### Data supplied
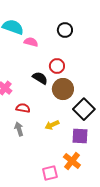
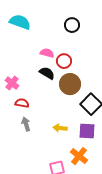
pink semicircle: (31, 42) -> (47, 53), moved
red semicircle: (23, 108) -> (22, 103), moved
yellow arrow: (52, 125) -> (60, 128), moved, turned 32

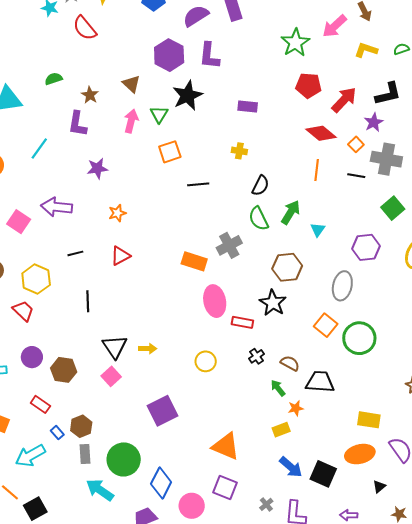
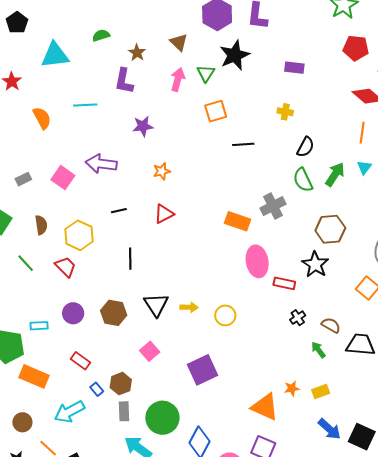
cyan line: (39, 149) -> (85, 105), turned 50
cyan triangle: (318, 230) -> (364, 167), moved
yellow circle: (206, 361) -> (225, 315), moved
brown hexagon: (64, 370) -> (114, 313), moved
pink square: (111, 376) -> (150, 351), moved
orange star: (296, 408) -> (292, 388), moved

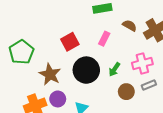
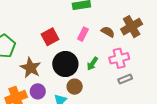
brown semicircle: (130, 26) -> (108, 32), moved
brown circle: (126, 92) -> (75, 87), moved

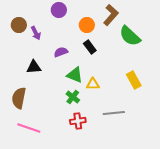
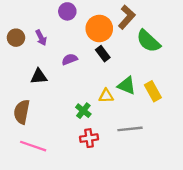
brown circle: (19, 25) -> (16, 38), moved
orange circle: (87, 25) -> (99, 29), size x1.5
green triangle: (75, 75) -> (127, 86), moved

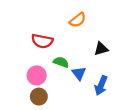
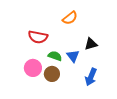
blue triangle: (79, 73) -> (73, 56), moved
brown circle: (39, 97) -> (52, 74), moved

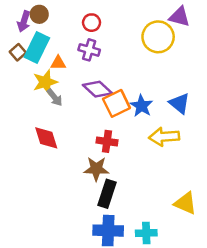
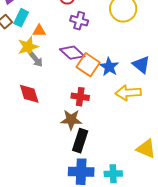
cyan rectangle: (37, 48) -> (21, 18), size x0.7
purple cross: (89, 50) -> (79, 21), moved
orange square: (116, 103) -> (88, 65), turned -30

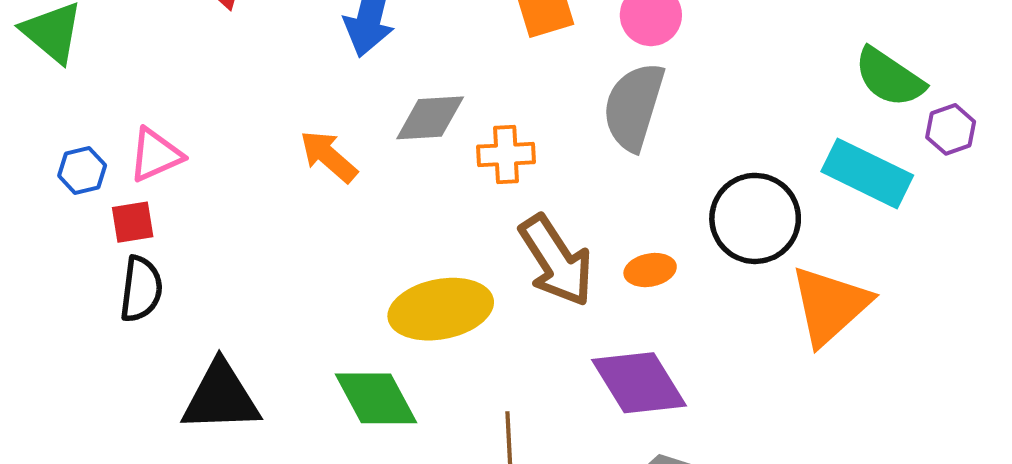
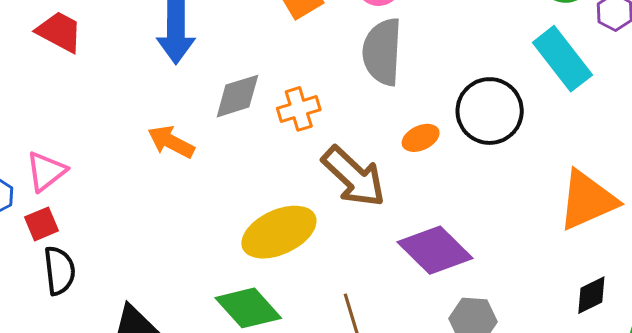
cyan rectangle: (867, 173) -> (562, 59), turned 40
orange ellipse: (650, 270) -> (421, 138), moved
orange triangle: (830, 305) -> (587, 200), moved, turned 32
--
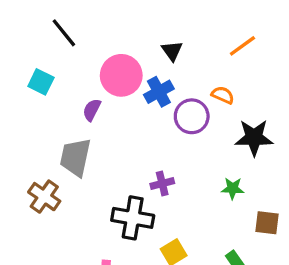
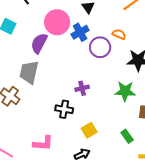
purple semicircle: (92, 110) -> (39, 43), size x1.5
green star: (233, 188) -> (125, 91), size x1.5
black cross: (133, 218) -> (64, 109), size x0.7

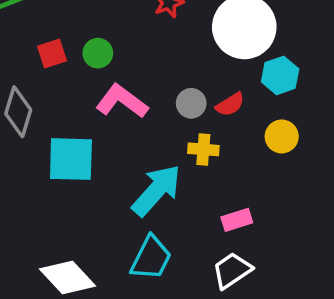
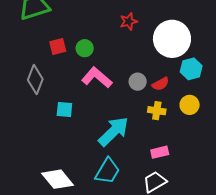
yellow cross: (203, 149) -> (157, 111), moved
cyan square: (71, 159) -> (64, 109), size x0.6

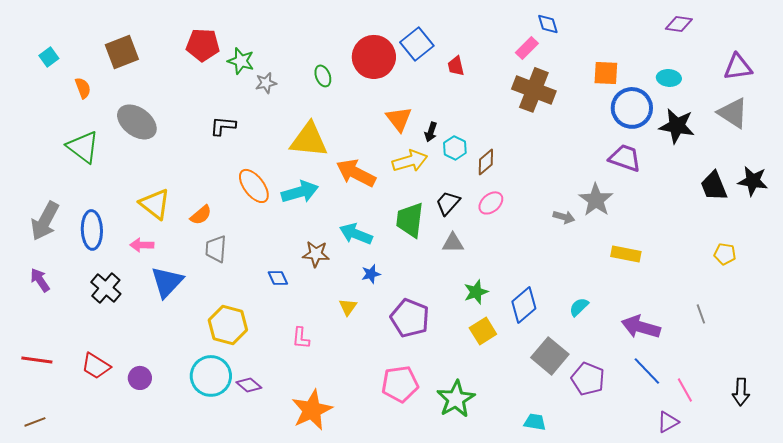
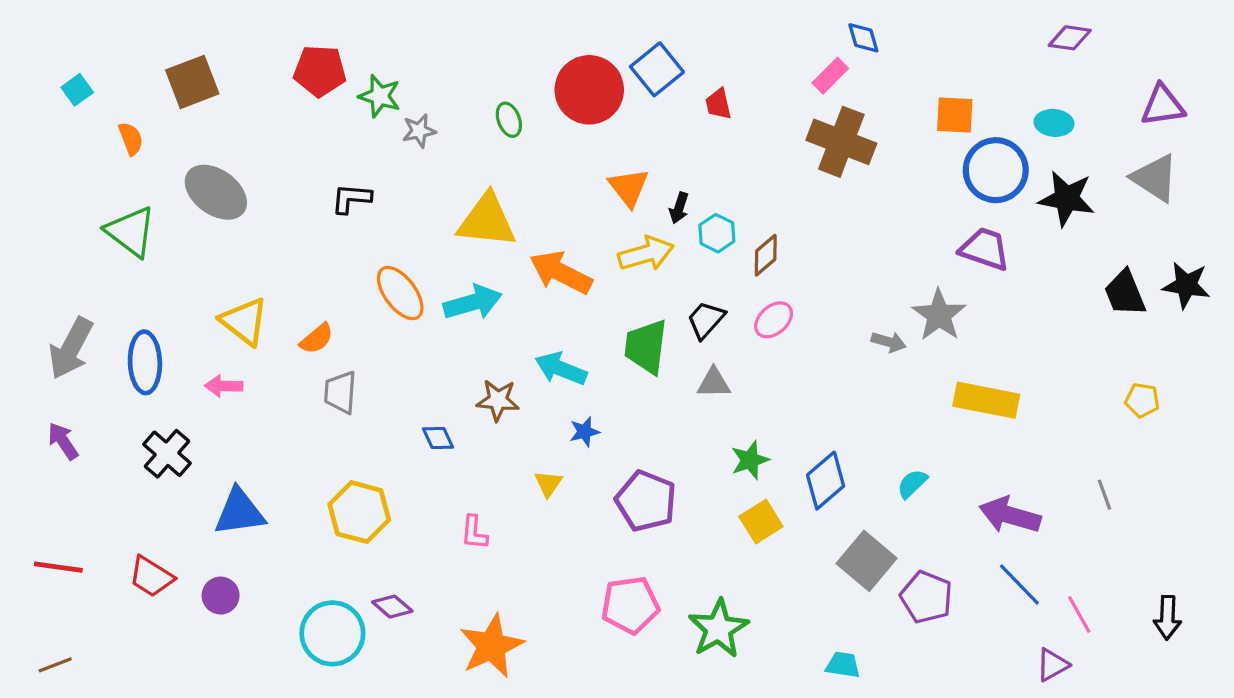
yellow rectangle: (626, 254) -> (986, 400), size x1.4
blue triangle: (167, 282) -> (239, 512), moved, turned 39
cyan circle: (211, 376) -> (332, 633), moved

### Task
From the records above, copy exactly the lines starting at the one with "pink semicircle: (31, 42) -> (47, 53), moved" and ending at the one with "brown semicircle: (130, 26)", and no others. Pictures stay out.

### Finished exercise
pink semicircle: (31, 42) -> (47, 53), moved
red semicircle: (23, 108) -> (22, 103), moved
yellow arrow: (52, 125) -> (60, 128), moved, turned 32

cyan line: (39, 149) -> (85, 105), turned 50
cyan triangle: (318, 230) -> (364, 167), moved
yellow circle: (206, 361) -> (225, 315), moved
brown hexagon: (64, 370) -> (114, 313), moved
pink square: (111, 376) -> (150, 351), moved
orange star: (296, 408) -> (292, 388), moved

brown semicircle: (130, 26) -> (108, 32), moved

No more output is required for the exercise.